→ How to complete this task
Retype, character for character, the line containing "ENC: KY-040 -> HW-040" along with each line after it through the end of the data, and only those.

___ Provided material ___

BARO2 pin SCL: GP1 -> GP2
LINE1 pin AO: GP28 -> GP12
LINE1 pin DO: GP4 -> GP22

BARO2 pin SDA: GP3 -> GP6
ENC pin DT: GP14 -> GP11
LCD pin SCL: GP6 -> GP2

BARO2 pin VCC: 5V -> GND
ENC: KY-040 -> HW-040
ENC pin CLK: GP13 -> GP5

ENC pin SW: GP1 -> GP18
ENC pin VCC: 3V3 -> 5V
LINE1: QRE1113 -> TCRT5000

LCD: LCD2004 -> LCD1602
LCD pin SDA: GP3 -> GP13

___

→ Solution to this exercise
ENC: KY-040 -> HW-040
ENC pin CLK: GP13 -> GP5

ENC pin SW: GP1 -> GP18
ENC pin VCC: 3V3 -> 5V
LINE1: QRE1113 -> TCRT5000

LCD: LCD2004 -> LCD1602
LCD pin SDA: GP3 -> GP13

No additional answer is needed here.